[Object change listings]
------------------------------------------------------------------------

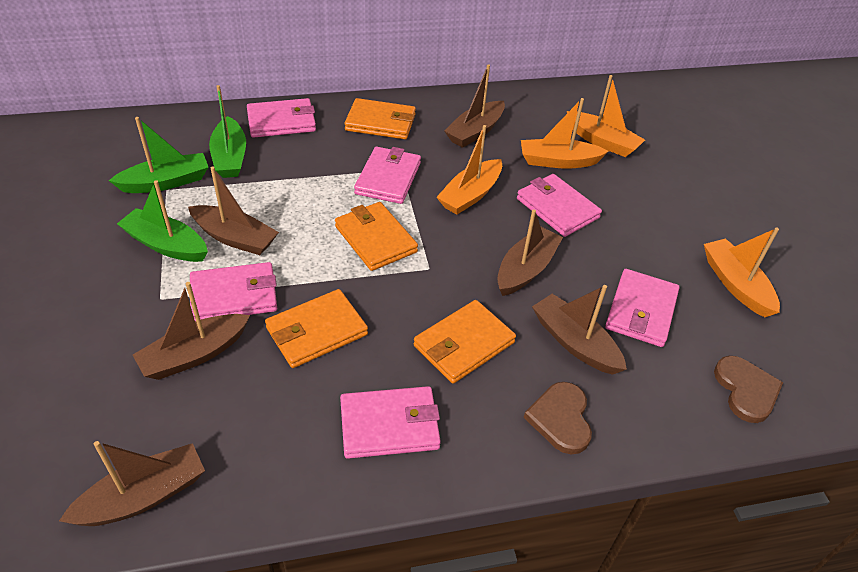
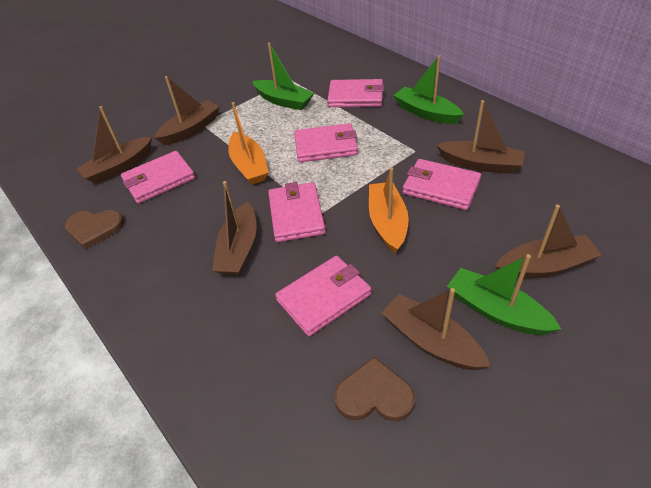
orange boat: 4 -> 2
orange wallet: 4 -> 0

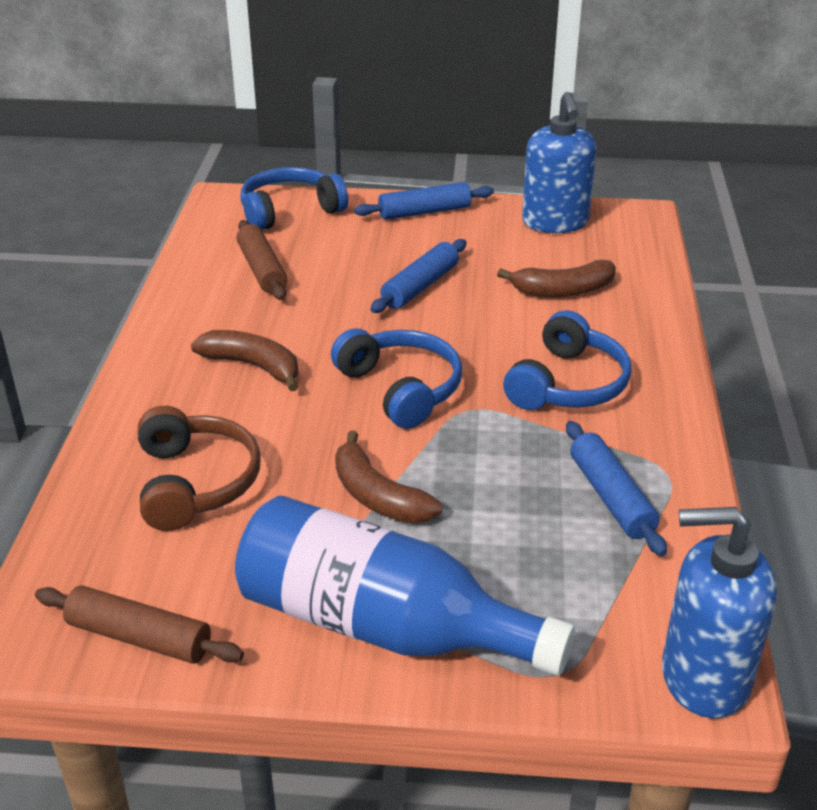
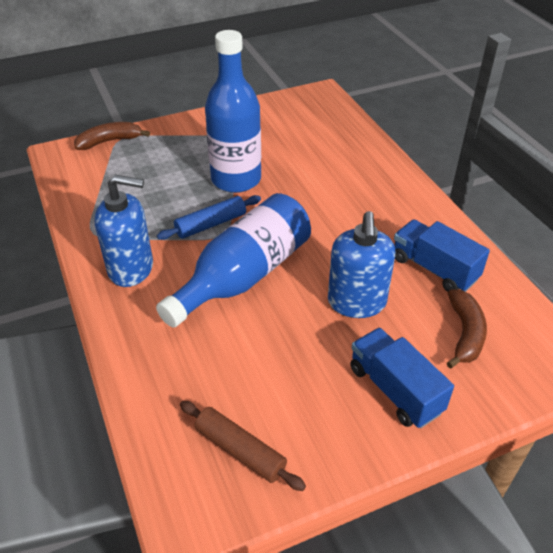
blue bottle: 1 -> 2
blue headphones: 3 -> 0
blue rolling pin: 3 -> 1
blue truck: 0 -> 2
brown banana: 3 -> 2
brown headphones: 1 -> 0
brown rolling pin: 2 -> 1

------------------------------------------------------------------------

PROBLEM REQUIREMENTS: The records above are to be repeated exactly, with the pictures left out.

EXERCISE OUTPUT:
orange boat: 4 -> 2
orange wallet: 4 -> 0

blue bottle: 1 -> 2
blue headphones: 3 -> 0
blue rolling pin: 3 -> 1
blue truck: 0 -> 2
brown banana: 3 -> 2
brown headphones: 1 -> 0
brown rolling pin: 2 -> 1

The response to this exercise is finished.